▸ **Information shown**
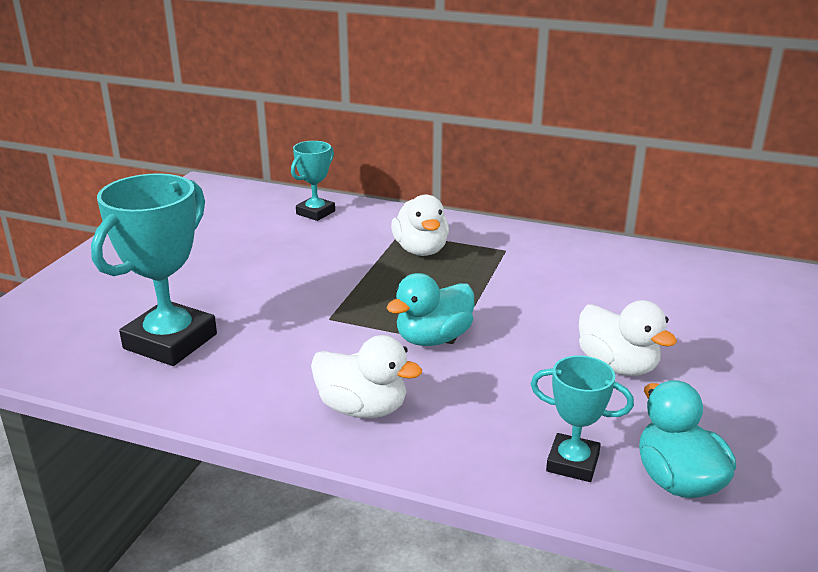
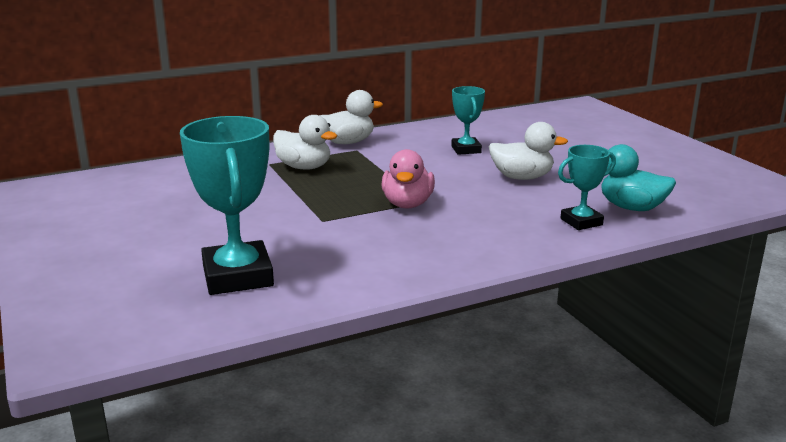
camera: 45 degrees left, 5 degrees down
(315, 212) = (179, 173): turquoise trophy -> turquoise trophy (466, 149)
(362, 408) = (439, 249): white duck -> white duck (347, 142)
(433, 338) = (407, 204): turquoise duck -> pink duck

▸ **Activity**
Could you write out, exactly, each line of the data above from the one containing "(362, 408) = (439, 249): white" through the last, including both?

▸ **Problem solution**
(362, 408) = (439, 249): white duck -> white duck (347, 142)
(433, 338) = (407, 204): turquoise duck -> pink duck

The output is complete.